Copy only the lines from the one containing "C2: 100nF (LINE, VB) -> 100nF (+3V3, 0V)" through the final line of the records below, exactly as written, with no pictures.
Material to process below:
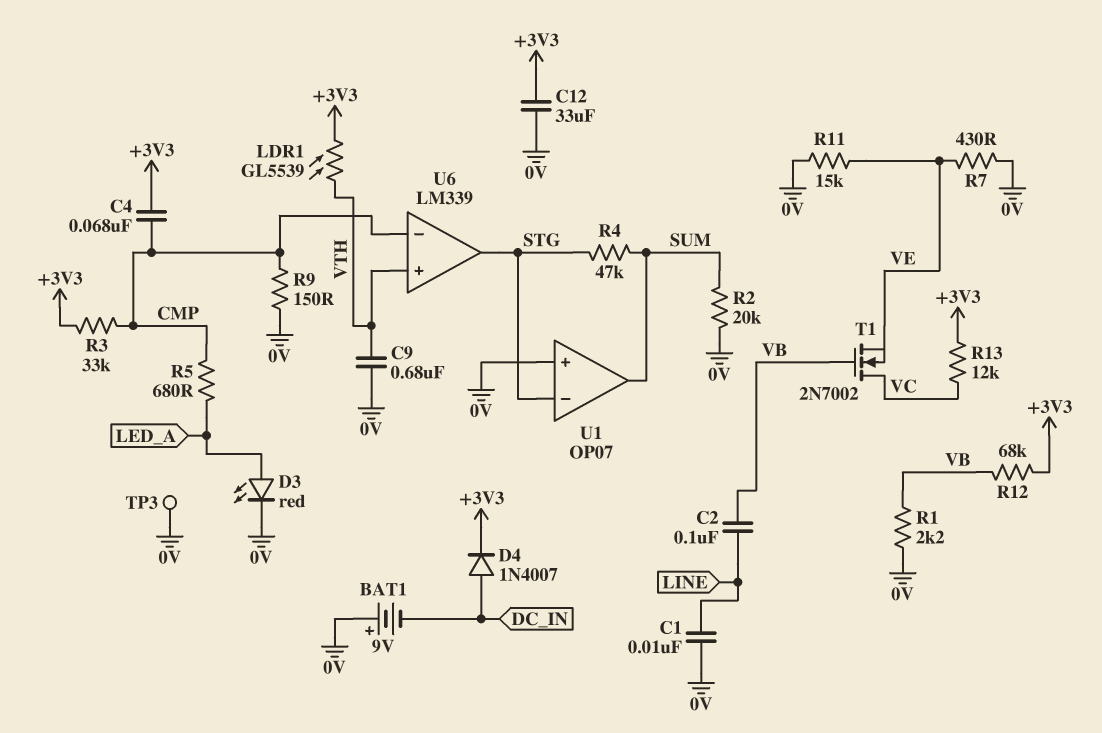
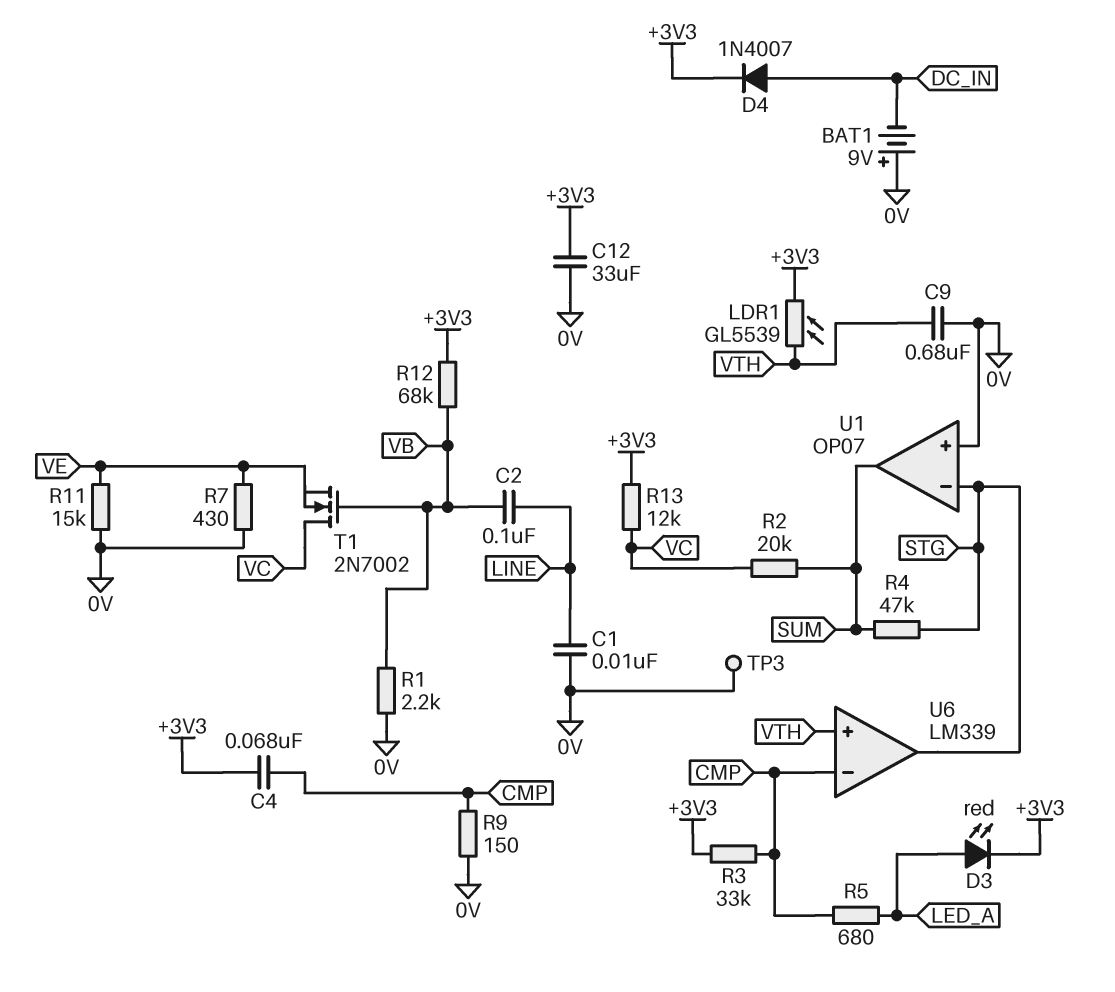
D3: LED red (A LED_A, K 0V) -> LED red (A LED_A, K +3V3)
R2: 20k (0V, SUM) -> 20k (SUM, VC)

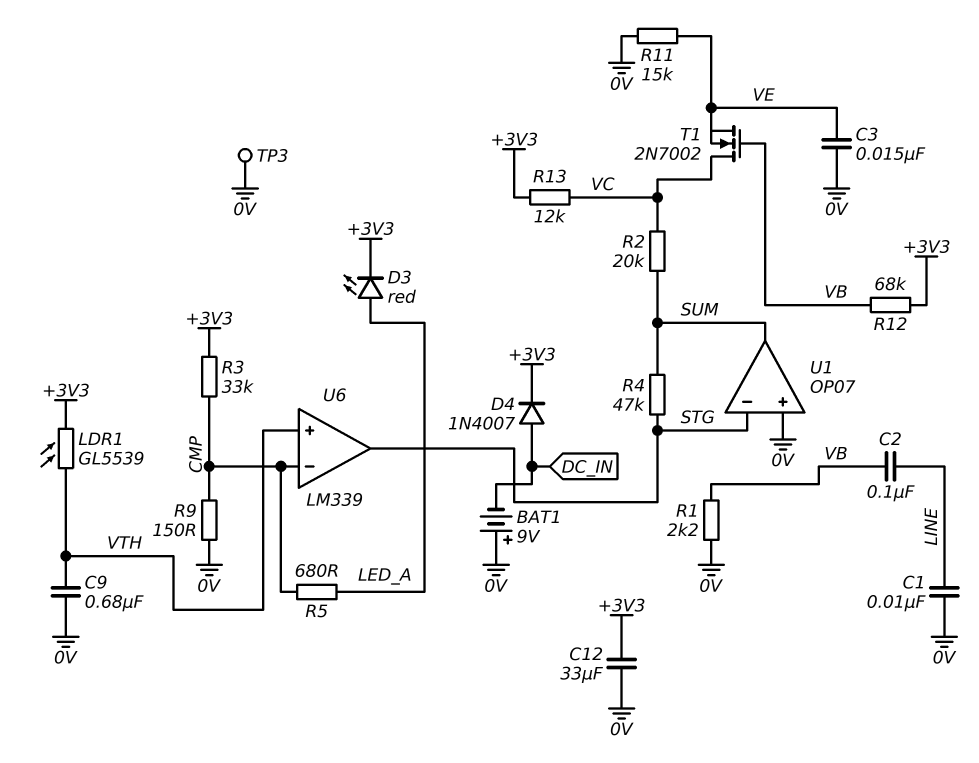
C3: none -> 15nF (0V, VE)
C4: 68nF (+3V3, CMP) -> none
R7: 430 (0V, VE) -> none

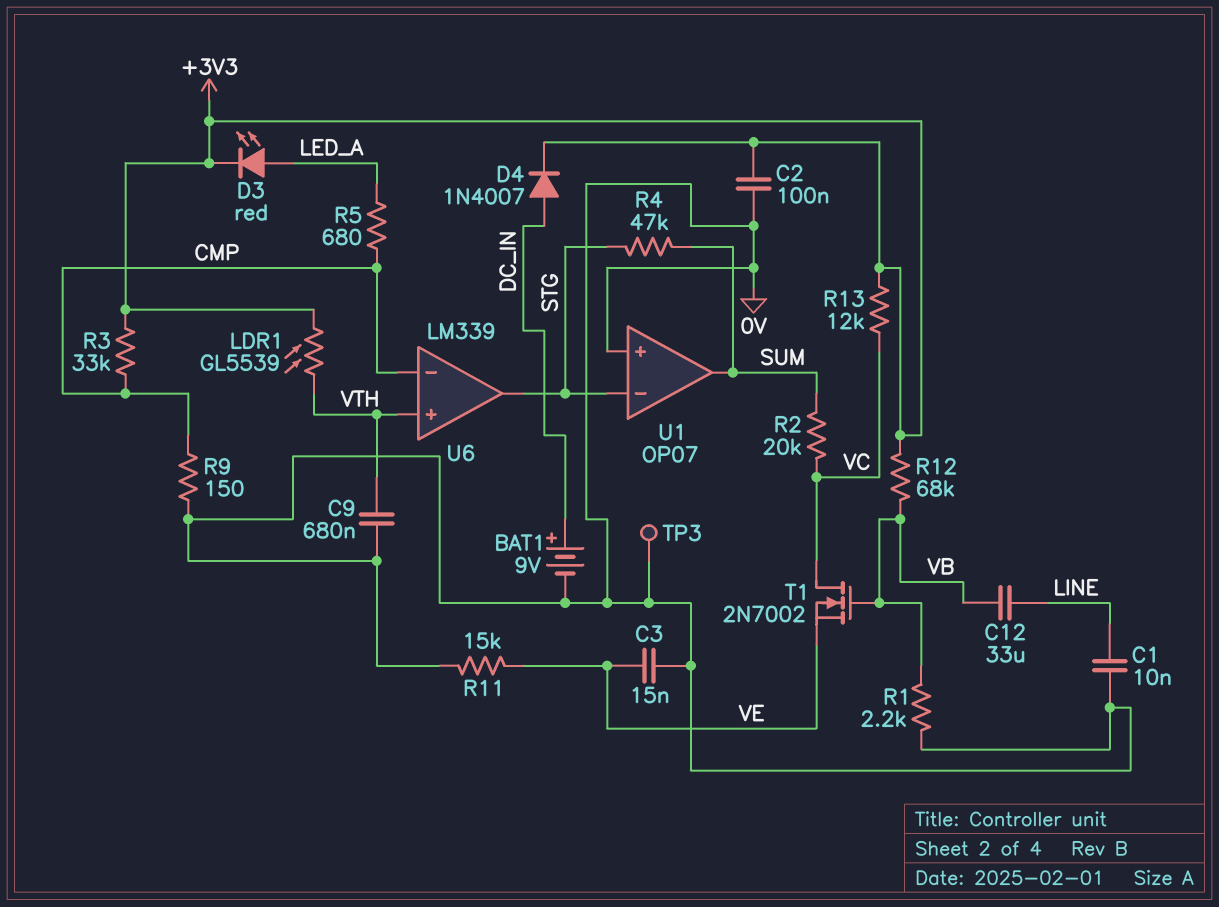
BAT1: 9V (plus 0V, minus DC_IN) -> 9V (plus DC_IN, minus 0V)
C2: 100nF (LINE, VB) -> 100nF (+3V3, 0V)
C12: 33uF (+3V3, 0V) -> 33uF (LINE, VB)

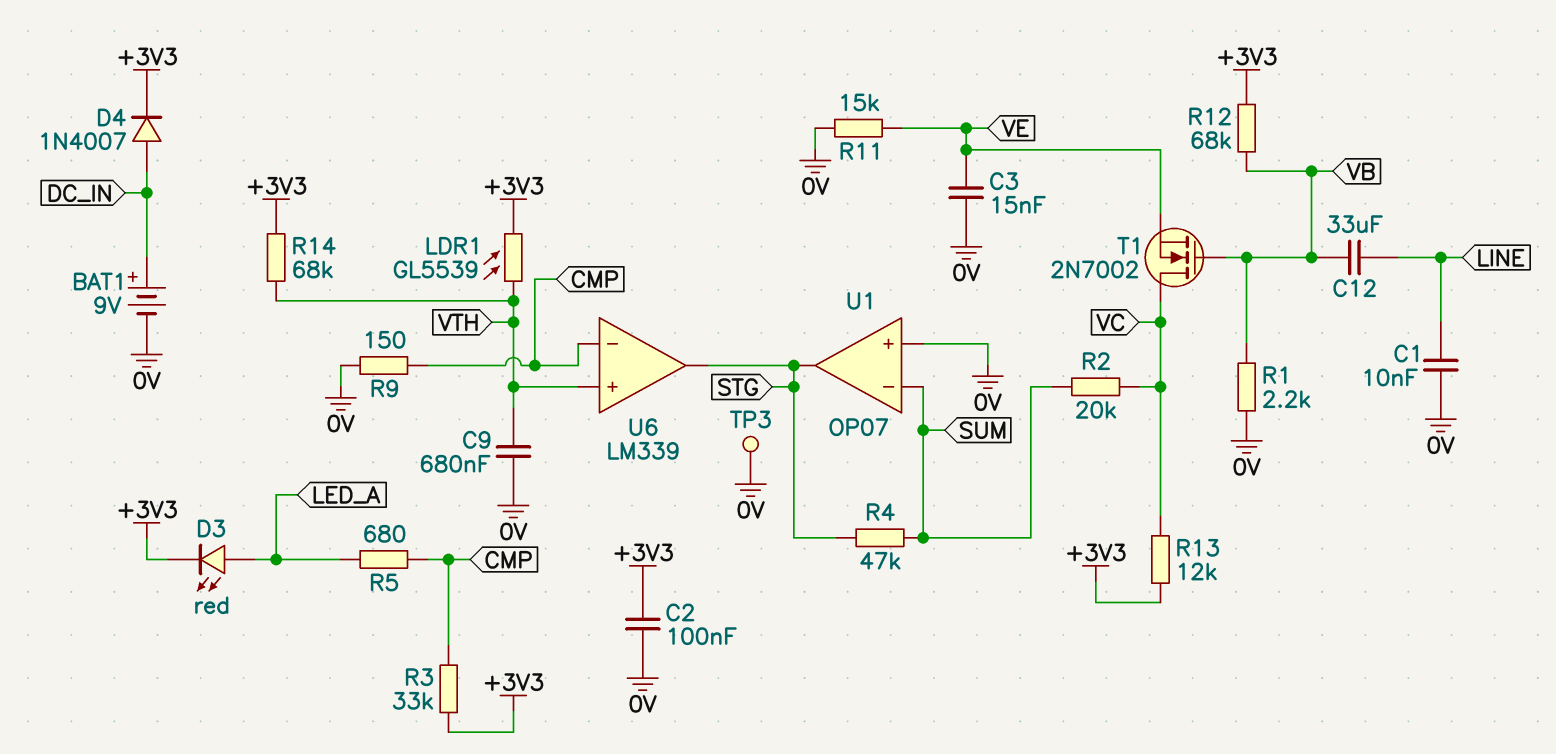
R14: none -> 68k (+3V3, VTH)
U1 pin in-: STG -> SUM
U1 pin out: SUM -> STG

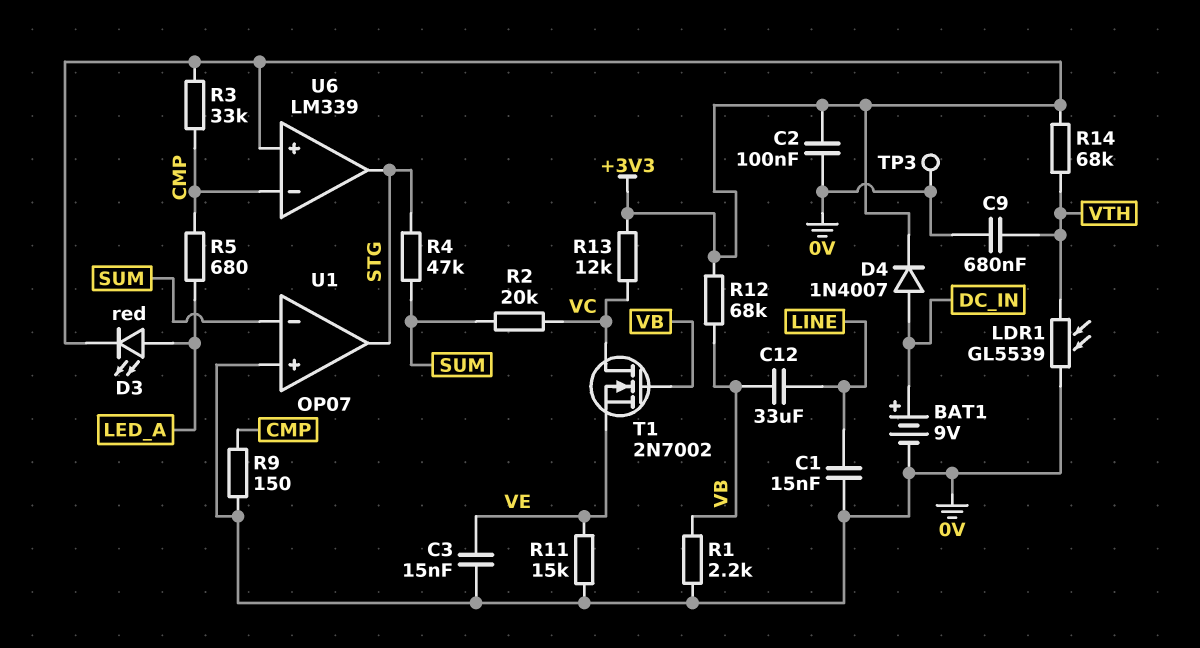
C1: 10nF (0V, LINE) -> 15nF (0V, LINE)
LDR1: GL5539 (+3V3, VTH) -> GL5539 (0V, VTH)
U6 pin in+: VTH -> +3V3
End of Material to process.
### Task answer
C2: 100nF (LINE, VB) -> 100nF (+3V3, 0V)
C12: 33uF (+3V3, 0V) -> 33uF (LINE, VB)

R14: none -> 68k (+3V3, VTH)
U1 pin in-: STG -> SUM
U1 pin out: SUM -> STG

C1: 10nF (0V, LINE) -> 15nF (0V, LINE)
LDR1: GL5539 (+3V3, VTH) -> GL5539 (0V, VTH)
U6 pin in+: VTH -> +3V3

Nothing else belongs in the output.